<<<<
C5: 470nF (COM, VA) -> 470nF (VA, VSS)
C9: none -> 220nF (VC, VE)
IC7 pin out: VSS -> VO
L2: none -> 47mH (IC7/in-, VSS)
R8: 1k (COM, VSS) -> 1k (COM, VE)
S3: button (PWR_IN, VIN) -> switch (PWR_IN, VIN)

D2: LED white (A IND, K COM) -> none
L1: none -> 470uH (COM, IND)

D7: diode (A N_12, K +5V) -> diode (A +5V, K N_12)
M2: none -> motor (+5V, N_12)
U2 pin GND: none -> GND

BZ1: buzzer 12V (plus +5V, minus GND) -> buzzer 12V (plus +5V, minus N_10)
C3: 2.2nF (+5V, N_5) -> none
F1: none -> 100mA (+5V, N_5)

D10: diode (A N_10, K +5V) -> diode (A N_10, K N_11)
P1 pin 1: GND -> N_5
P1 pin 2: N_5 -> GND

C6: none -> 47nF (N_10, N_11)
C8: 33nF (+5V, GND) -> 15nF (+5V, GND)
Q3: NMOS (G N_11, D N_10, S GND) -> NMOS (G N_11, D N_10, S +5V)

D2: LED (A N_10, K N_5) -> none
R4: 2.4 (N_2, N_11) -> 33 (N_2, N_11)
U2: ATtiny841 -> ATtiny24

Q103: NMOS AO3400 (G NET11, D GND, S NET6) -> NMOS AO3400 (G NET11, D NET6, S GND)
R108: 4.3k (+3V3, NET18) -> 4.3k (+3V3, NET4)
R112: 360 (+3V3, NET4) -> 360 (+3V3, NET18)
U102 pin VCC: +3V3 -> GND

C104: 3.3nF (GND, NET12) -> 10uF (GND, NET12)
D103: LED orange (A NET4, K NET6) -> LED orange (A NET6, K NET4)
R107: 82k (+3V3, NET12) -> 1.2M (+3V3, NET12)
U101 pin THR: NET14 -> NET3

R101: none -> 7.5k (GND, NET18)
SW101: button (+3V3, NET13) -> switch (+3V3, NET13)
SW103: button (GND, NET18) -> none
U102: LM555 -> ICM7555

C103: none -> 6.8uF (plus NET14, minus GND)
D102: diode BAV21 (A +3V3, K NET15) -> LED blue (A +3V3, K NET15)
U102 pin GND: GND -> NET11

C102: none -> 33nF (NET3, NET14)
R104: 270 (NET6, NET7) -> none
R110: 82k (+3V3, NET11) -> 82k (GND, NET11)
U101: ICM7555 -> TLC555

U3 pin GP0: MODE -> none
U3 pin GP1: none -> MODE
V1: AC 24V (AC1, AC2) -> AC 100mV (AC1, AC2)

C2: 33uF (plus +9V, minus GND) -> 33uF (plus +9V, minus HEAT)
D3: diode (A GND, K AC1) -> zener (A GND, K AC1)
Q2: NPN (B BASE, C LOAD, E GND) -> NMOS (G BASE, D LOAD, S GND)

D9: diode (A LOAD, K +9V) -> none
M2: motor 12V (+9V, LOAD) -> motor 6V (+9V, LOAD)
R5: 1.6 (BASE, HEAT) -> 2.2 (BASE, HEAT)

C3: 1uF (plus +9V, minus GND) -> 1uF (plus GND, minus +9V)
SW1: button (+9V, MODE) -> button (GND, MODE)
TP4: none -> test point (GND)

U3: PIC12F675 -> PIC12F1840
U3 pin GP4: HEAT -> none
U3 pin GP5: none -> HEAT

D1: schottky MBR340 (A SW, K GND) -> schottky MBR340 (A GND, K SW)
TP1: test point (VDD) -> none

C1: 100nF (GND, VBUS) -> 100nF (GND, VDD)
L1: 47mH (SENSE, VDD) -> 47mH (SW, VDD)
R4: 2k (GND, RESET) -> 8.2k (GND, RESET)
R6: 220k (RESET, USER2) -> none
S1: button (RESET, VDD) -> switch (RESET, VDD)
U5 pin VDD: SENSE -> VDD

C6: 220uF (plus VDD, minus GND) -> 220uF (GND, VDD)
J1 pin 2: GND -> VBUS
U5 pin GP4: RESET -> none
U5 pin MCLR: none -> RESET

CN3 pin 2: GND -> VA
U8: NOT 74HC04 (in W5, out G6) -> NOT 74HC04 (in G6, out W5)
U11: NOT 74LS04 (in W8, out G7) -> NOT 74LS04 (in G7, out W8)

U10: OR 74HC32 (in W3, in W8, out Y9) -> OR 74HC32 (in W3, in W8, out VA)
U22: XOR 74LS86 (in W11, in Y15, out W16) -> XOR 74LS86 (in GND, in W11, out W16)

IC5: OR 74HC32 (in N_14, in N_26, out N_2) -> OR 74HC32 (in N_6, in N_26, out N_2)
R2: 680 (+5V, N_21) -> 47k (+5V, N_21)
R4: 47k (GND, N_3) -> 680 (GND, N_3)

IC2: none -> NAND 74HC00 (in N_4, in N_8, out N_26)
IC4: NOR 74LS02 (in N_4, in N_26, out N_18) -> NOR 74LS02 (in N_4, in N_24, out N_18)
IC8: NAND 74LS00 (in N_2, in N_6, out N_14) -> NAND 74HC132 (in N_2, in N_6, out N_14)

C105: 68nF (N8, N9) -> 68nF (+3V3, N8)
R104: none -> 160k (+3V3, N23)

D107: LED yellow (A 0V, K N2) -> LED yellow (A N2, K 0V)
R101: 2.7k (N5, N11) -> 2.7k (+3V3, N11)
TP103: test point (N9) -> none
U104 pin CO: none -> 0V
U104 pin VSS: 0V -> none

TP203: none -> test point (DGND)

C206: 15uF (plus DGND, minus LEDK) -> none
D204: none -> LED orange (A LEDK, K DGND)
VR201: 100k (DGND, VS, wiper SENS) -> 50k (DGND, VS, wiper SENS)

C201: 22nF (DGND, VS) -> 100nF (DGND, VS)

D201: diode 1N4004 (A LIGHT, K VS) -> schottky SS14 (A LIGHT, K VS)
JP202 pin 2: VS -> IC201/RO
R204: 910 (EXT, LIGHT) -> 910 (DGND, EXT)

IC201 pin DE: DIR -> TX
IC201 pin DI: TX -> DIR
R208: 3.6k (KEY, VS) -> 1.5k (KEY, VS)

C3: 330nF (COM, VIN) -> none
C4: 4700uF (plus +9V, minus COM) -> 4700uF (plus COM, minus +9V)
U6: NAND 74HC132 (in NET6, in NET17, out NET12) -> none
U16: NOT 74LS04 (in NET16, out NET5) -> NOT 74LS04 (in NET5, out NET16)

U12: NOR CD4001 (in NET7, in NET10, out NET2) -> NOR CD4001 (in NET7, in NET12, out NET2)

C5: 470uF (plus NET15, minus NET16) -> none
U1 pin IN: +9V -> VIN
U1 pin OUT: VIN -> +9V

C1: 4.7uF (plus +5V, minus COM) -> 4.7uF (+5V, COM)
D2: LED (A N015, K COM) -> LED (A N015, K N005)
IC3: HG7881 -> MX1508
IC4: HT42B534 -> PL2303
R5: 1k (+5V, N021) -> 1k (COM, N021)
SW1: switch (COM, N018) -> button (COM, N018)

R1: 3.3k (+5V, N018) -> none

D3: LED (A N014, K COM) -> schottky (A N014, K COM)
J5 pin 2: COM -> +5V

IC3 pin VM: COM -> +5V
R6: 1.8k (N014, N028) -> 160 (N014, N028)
>>>>
Task brief: For this exercise, output exactly the lines above from the line with "R101: 2.7k (N5, N11) -> 2.7k (+3V3, N11)" to the line with "D204: none -> LED orange (A LEDK, K DGND)", counting both, and leave out the rest.

Response box:
R101: 2.7k (N5, N11) -> 2.7k (+3V3, N11)
TP103: test point (N9) -> none
U104 pin CO: none -> 0V
U104 pin VSS: 0V -> none

TP203: none -> test point (DGND)

C206: 15uF (plus DGND, minus LEDK) -> none
D204: none -> LED orange (A LEDK, K DGND)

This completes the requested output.